Items from a dataset

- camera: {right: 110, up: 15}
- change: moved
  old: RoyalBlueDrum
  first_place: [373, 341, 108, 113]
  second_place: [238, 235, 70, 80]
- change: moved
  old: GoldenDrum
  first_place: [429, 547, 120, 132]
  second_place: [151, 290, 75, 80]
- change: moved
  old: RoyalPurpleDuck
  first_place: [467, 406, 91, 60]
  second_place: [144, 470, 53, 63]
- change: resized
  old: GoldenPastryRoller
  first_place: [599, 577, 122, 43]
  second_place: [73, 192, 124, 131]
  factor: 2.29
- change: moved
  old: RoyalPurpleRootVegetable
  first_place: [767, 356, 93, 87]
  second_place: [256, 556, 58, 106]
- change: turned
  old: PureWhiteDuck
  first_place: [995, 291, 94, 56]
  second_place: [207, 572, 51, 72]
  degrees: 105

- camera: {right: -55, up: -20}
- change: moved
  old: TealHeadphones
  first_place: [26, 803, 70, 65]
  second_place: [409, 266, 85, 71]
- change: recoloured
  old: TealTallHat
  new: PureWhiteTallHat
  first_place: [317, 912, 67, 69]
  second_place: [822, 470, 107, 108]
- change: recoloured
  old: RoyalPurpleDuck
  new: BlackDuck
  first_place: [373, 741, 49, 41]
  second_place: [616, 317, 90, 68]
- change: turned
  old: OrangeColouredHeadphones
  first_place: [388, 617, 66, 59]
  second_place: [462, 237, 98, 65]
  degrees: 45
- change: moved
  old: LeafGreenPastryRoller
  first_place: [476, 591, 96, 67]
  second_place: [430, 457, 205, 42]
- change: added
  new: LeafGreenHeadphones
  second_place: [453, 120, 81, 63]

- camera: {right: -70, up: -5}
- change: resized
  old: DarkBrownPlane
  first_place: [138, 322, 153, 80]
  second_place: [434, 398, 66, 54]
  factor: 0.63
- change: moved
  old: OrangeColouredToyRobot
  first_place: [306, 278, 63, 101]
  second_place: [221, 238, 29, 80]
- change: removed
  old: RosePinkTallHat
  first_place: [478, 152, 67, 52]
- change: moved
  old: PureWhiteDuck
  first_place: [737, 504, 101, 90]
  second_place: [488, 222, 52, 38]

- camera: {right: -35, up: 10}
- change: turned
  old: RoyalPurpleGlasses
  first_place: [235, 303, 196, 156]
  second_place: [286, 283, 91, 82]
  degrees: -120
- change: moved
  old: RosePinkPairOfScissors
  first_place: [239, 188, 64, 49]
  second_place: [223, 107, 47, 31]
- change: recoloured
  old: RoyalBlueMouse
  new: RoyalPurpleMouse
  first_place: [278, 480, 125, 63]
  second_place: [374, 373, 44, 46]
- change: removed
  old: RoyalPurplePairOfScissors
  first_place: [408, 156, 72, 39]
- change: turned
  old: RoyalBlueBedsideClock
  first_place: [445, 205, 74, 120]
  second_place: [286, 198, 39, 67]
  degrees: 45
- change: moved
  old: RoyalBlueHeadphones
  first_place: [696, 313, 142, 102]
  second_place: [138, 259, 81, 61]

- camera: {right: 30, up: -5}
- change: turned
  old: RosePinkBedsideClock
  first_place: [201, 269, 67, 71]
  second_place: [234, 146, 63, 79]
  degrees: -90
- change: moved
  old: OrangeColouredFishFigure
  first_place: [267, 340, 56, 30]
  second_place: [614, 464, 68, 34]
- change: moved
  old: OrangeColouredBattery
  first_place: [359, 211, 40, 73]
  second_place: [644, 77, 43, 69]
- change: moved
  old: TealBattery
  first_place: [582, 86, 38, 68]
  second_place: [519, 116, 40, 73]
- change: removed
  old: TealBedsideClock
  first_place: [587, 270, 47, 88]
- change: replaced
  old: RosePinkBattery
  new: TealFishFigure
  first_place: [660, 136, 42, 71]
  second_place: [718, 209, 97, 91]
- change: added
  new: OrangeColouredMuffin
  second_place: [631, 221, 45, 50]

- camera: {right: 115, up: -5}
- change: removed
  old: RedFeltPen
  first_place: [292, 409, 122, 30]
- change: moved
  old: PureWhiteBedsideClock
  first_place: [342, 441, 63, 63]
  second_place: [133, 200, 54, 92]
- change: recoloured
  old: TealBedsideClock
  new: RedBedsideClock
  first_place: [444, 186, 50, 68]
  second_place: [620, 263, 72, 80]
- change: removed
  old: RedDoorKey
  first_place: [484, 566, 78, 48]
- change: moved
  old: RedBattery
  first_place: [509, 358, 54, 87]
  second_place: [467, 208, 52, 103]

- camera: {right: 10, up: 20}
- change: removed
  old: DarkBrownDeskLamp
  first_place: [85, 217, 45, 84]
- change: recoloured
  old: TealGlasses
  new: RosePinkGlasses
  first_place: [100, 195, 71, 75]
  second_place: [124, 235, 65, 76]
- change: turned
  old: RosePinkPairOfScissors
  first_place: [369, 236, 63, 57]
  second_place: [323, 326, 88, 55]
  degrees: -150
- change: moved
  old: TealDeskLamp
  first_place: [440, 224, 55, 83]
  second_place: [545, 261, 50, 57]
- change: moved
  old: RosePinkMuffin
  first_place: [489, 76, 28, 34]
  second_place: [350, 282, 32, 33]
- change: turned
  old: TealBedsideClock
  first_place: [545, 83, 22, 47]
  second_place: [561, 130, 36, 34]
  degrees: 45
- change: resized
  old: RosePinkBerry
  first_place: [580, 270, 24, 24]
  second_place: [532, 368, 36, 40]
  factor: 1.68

**TASK GOAL:** Output only an exact transcription of the lines above from the one with "first_place: [467, 406, 91, 60]" up to and including the one with "first_place: [767, 356, 93, 87]".

**ANSWER FOR THE TASK:**
  first_place: [467, 406, 91, 60]
  second_place: [144, 470, 53, 63]
- change: resized
  old: GoldenPastryRoller
  first_place: [599, 577, 122, 43]
  second_place: [73, 192, 124, 131]
  factor: 2.29
- change: moved
  old: RoyalPurpleRootVegetable
  first_place: [767, 356, 93, 87]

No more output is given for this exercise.